Before-and-after change data:
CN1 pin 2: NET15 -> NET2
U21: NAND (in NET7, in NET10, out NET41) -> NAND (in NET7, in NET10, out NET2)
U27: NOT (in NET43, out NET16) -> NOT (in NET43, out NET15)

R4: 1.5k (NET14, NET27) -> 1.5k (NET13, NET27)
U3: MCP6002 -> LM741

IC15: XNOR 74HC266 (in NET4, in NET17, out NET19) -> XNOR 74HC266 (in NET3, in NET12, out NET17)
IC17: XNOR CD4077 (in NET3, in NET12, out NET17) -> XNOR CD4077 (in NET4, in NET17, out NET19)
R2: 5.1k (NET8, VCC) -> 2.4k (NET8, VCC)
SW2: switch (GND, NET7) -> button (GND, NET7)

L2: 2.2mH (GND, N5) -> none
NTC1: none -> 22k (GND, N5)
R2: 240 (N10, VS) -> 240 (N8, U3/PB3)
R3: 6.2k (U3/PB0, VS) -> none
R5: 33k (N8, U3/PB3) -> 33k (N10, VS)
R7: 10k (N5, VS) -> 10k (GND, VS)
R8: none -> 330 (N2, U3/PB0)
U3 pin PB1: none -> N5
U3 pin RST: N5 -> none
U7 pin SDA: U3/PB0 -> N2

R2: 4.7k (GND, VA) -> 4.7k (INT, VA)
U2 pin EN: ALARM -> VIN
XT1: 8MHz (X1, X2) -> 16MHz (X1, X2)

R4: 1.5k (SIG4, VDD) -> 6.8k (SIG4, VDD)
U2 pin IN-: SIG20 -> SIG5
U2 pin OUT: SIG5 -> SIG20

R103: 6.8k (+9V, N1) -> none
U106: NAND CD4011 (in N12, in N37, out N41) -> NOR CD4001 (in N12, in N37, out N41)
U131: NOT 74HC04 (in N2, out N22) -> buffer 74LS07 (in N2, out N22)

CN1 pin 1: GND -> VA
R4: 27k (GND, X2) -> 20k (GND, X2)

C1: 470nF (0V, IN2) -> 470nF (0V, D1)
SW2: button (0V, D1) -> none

**Activity**
Would you retype exactly the lines above, from the line with "IC15: XNOR 74HC266" to the line with "U106: NAND CD4011", with both end lines kept and nothing more?

**Written answer**
IC15: XNOR 74HC266 (in NET4, in NET17, out NET19) -> XNOR 74HC266 (in NET3, in NET12, out NET17)
IC17: XNOR CD4077 (in NET3, in NET12, out NET17) -> XNOR CD4077 (in NET4, in NET17, out NET19)
R2: 5.1k (NET8, VCC) -> 2.4k (NET8, VCC)
SW2: switch (GND, NET7) -> button (GND, NET7)

L2: 2.2mH (GND, N5) -> none
NTC1: none -> 22k (GND, N5)
R2: 240 (N10, VS) -> 240 (N8, U3/PB3)
R3: 6.2k (U3/PB0, VS) -> none
R5: 33k (N8, U3/PB3) -> 33k (N10, VS)
R7: 10k (N5, VS) -> 10k (GND, VS)
R8: none -> 330 (N2, U3/PB0)
U3 pin PB1: none -> N5
U3 pin RST: N5 -> none
U7 pin SDA: U3/PB0 -> N2

R2: 4.7k (GND, VA) -> 4.7k (INT, VA)
U2 pin EN: ALARM -> VIN
XT1: 8MHz (X1, X2) -> 16MHz (X1, X2)

R4: 1.5k (SIG4, VDD) -> 6.8k (SIG4, VDD)
U2 pin IN-: SIG20 -> SIG5
U2 pin OUT: SIG5 -> SIG20

R103: 6.8k (+9V, N1) -> none
U106: NAND CD4011 (in N12, in N37, out N41) -> NOR CD4001 (in N12, in N37, out N41)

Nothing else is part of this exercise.